- [Activity]:
All of the listing is to be written out word for word, with the pictures left out.
═════ Records provided ═════
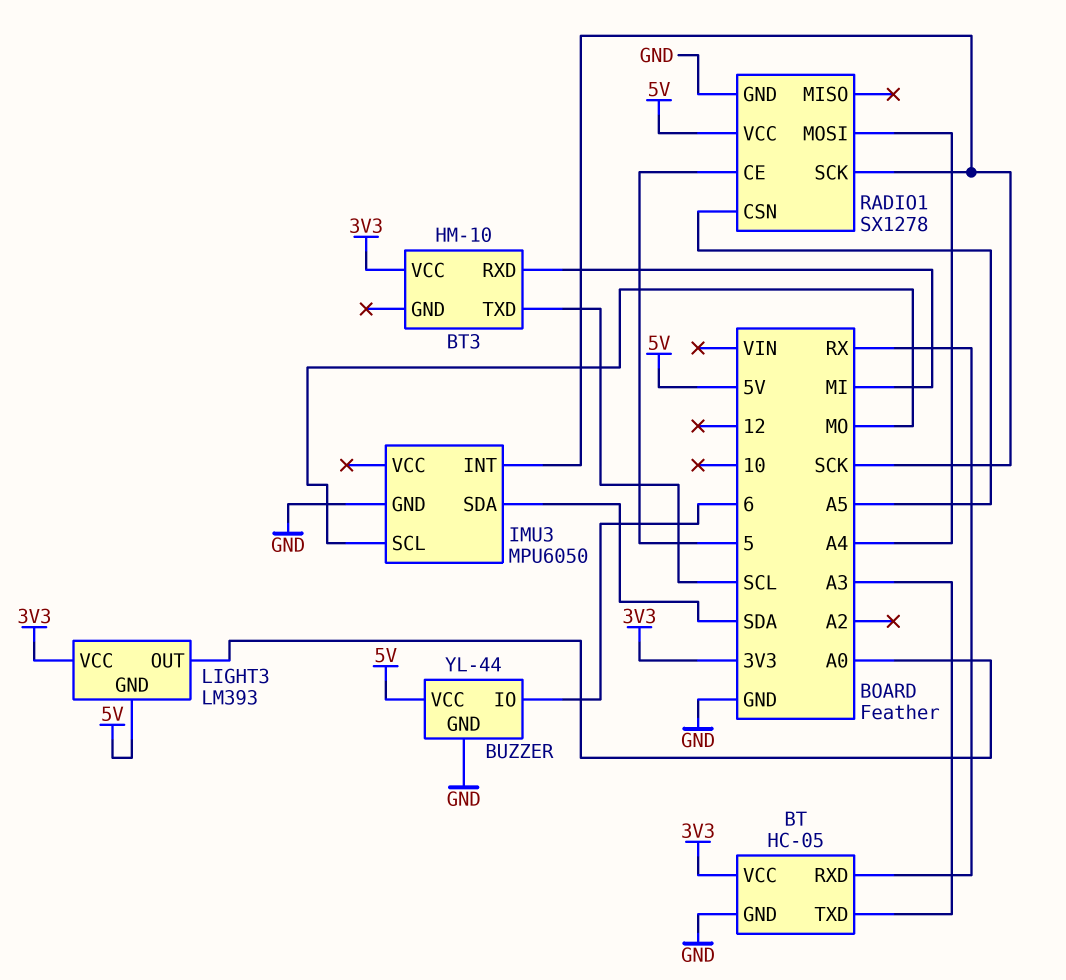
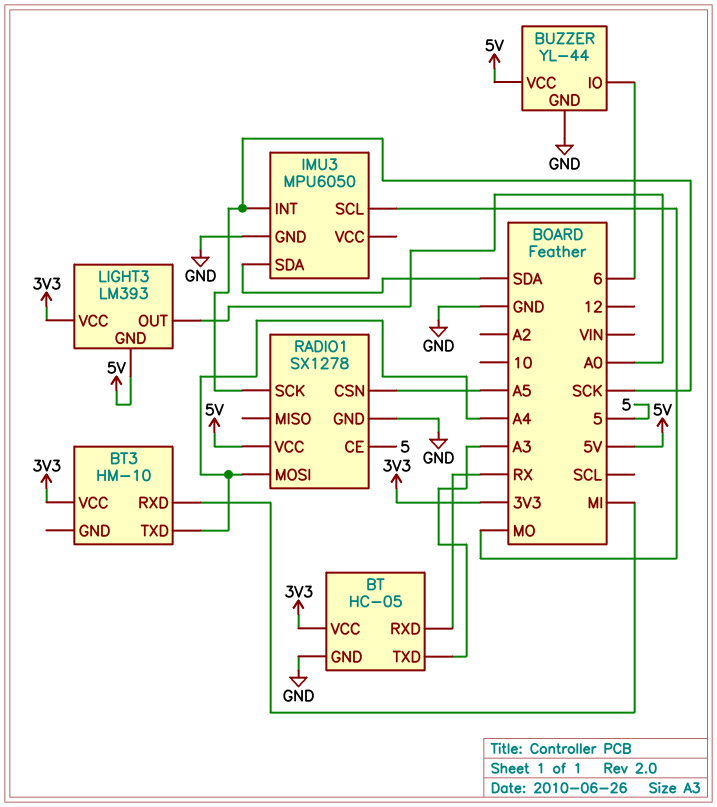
BT3 pin TXD: SCL -> A4

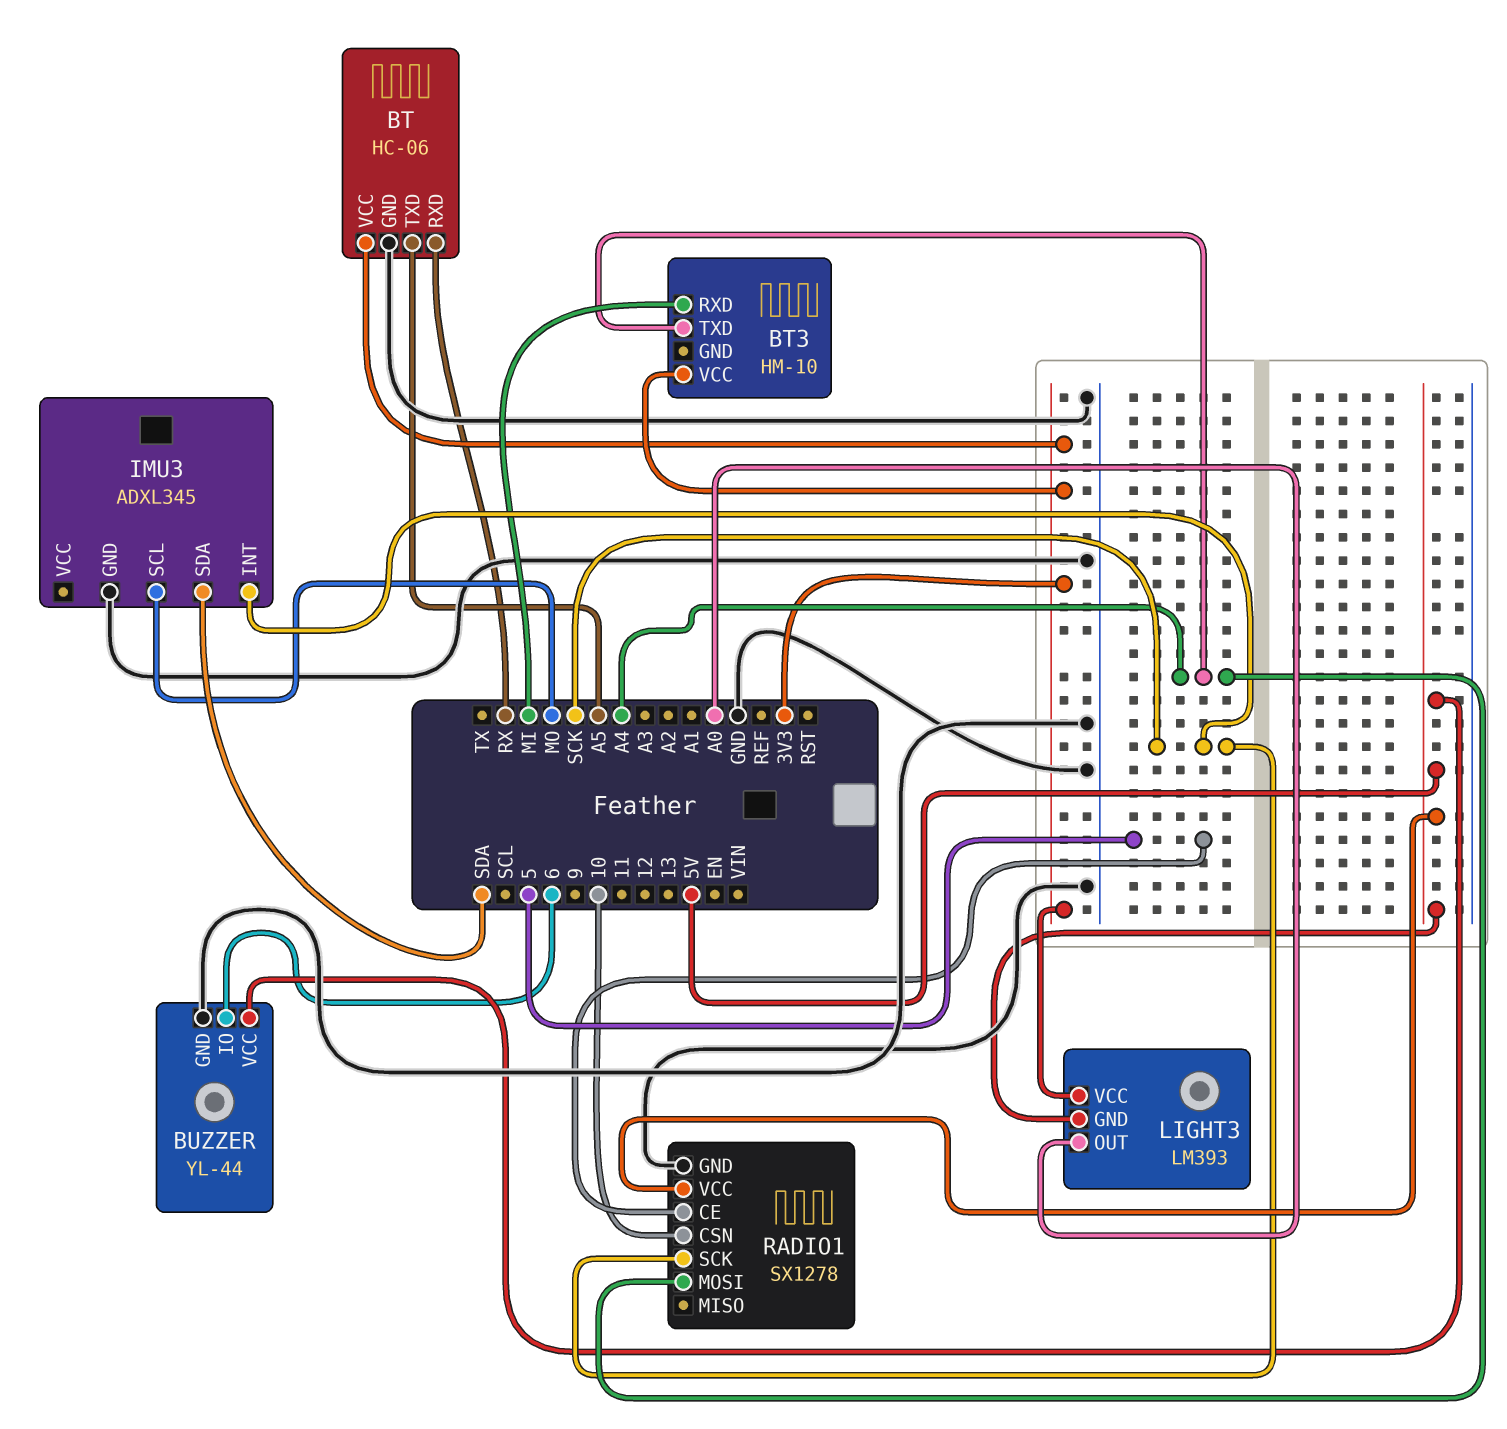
BT: HC-05 -> HC-06
BT pin TXD: A3 -> A5
IMU3: MPU6050 -> ADXL345
RADIO1 pin CSN: A5 -> 10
═════
- [Expected answer]:
BT3 pin TXD: SCL -> A4

BT: HC-05 -> HC-06
BT pin TXD: A3 -> A5
IMU3: MPU6050 -> ADXL345
RADIO1 pin CSN: A5 -> 10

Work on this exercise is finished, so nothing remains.